### Source data
------------------------------------

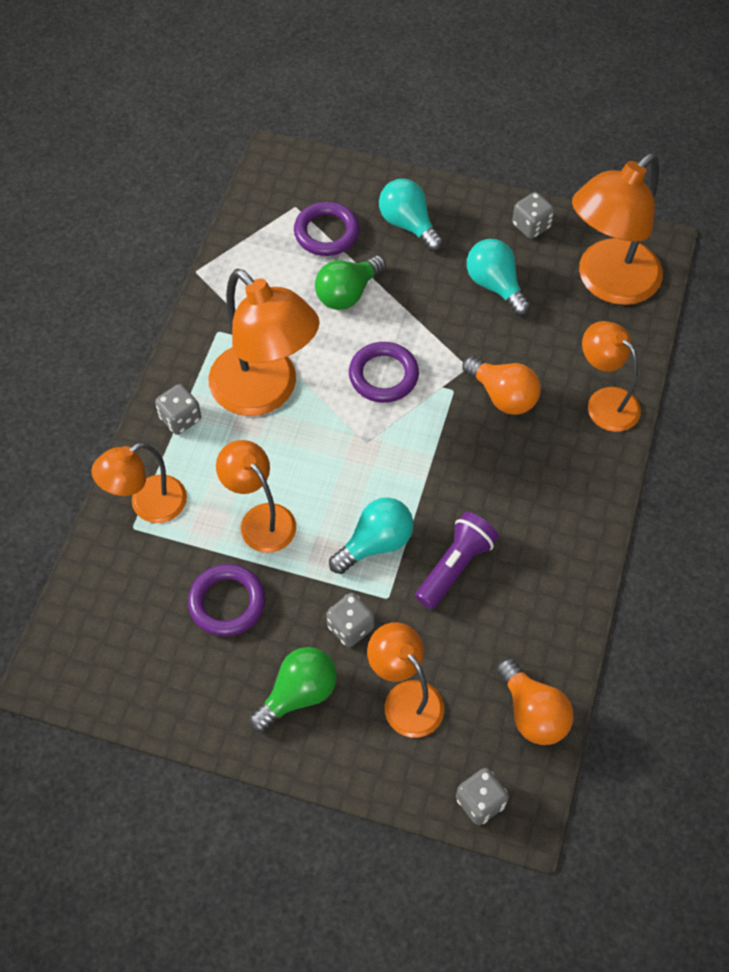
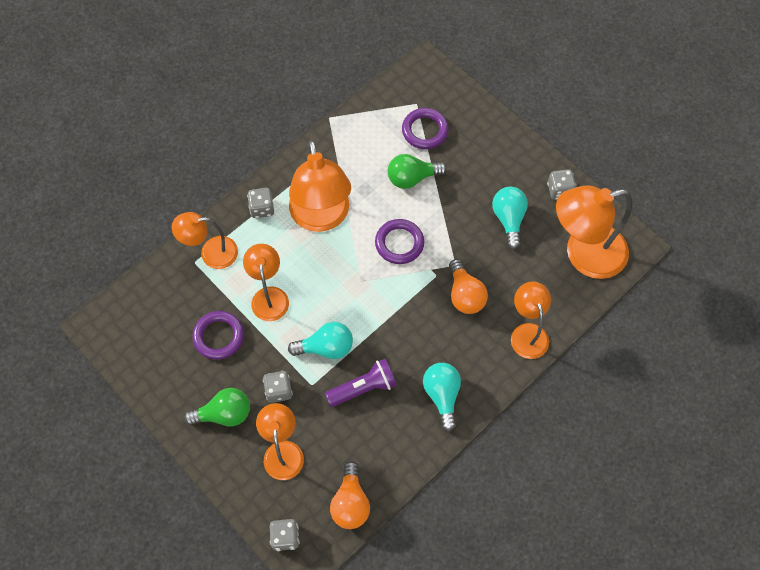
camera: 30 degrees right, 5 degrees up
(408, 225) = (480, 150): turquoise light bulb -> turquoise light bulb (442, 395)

------------------------------------

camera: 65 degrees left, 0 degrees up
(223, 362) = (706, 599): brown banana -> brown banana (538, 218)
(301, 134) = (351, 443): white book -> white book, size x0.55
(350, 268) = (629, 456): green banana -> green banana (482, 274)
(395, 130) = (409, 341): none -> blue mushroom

------------------------------------

### Task instructions
What you give back should be exactly the lines of the data above from the line with "camera: 30 degrees right, 5 degrees up" through the line with "(408, 225) = (480, 150): turquoise", both of those included, and nothing more.

### Answer to the problem
camera: 30 degrees right, 5 degrees up
(408, 225) = (480, 150): turquoise light bulb -> turquoise light bulb (442, 395)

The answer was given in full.